**Recorded data**
☆ ☆ ☆ ☆

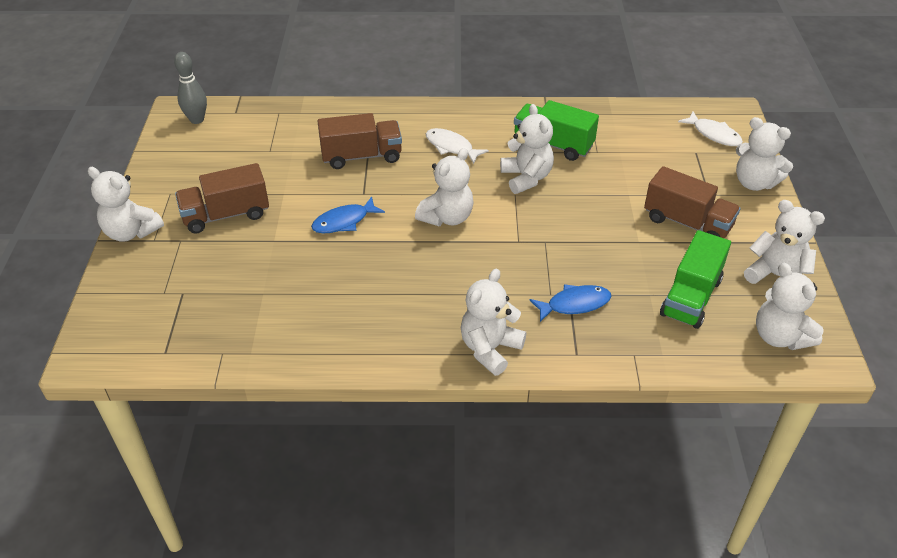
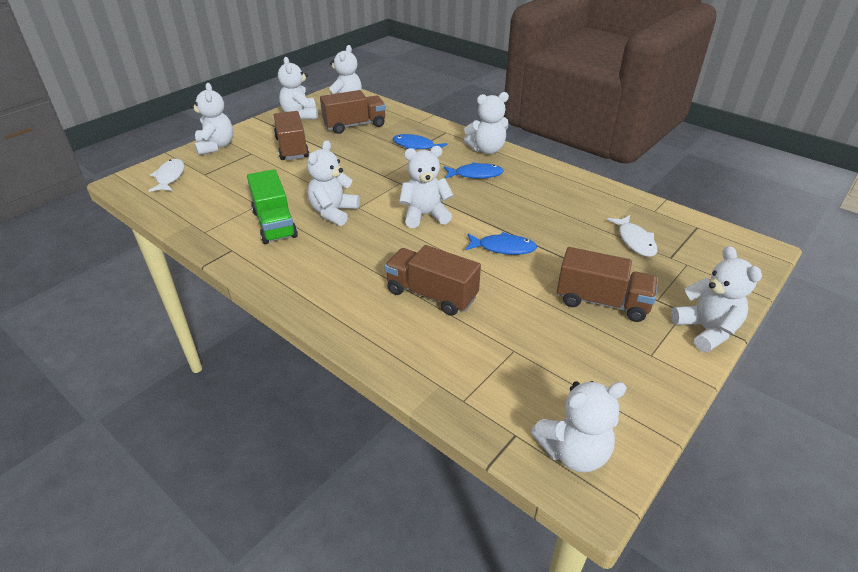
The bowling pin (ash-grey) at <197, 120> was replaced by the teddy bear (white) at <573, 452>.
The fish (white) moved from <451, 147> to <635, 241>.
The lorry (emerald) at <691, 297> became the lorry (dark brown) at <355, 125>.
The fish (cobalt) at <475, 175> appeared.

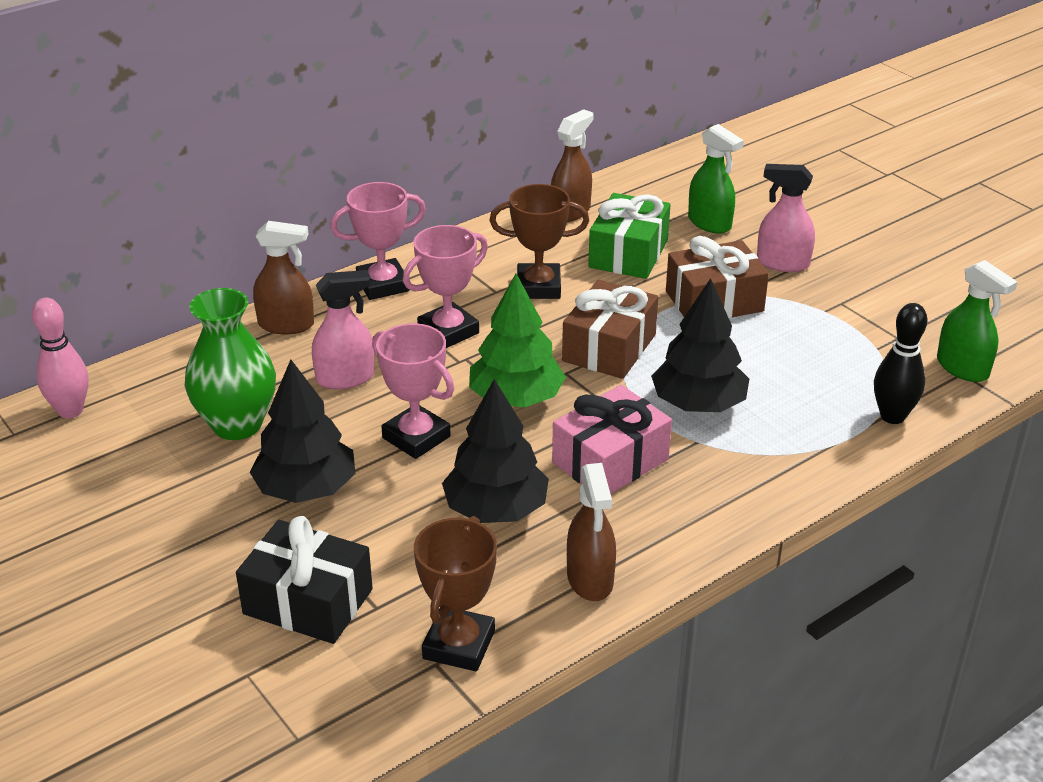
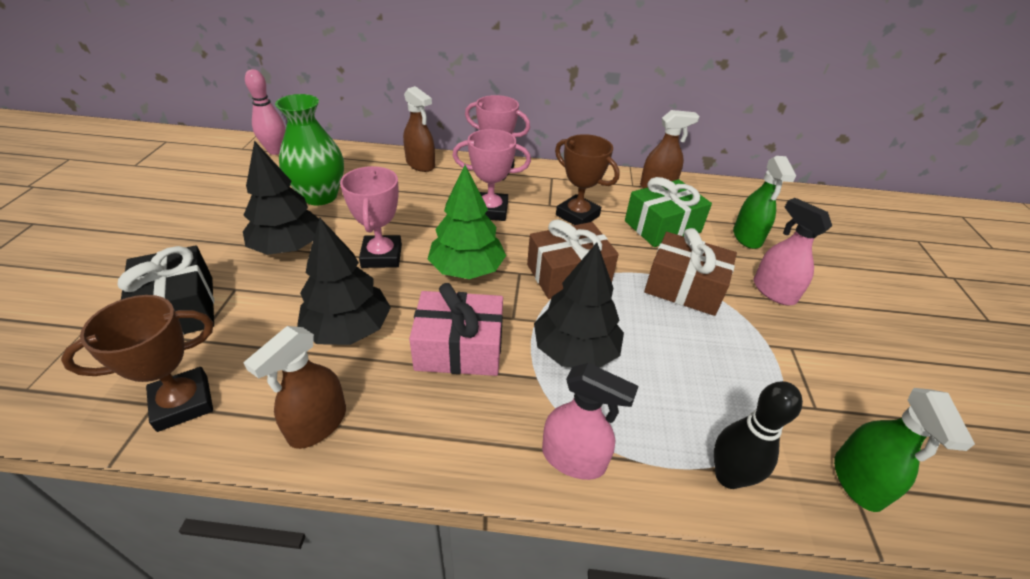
The spray bottle (rose-pink) moved from <345, 378> to <574, 458>.

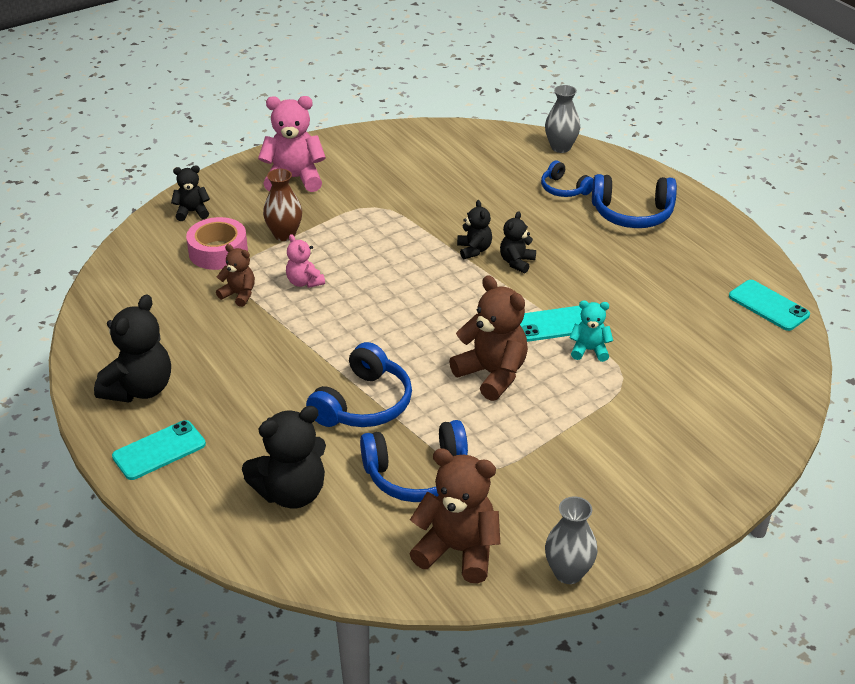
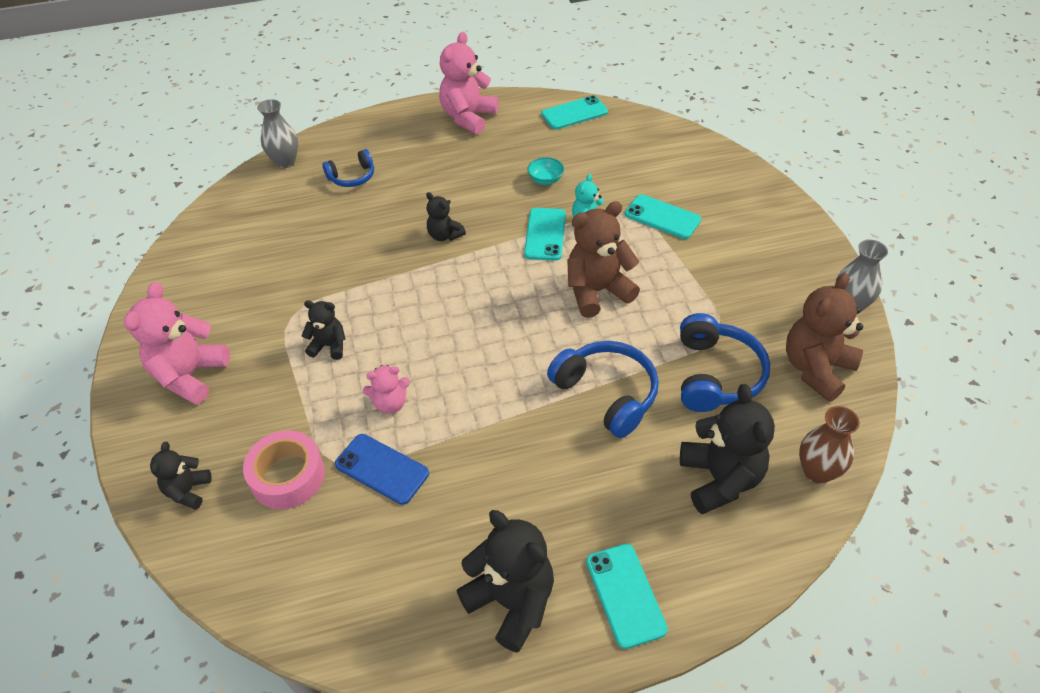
The tall vase (dark brown) moved from <284, 234> to <817, 471>.
The headphones (cobalt) at <632, 214> disappeared.
The teddy bear (jet-black) moved from <474, 250> to <329, 346>.
The teddy bear (dark brown) at <239, 294> was replaced by the mobile phone (cobalt) at <381, 469>.
The teddy bear (rose-pink) at <468, 117> appeared.
The serving bowl (turquoise) at <545, 180> appeared.
The mobile phone (turquoise) at <662, 217> appeared.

☆ ☆ ☆ ☆

**Task**
Find every line in the records above that holds the word "white", and copy each one.

**Result of this task**
The bowling pin (ash-grey) at <197, 120> was replaced by the teddy bear (white) at <573, 452>.
The fish (white) moved from <451, 147> to <635, 241>.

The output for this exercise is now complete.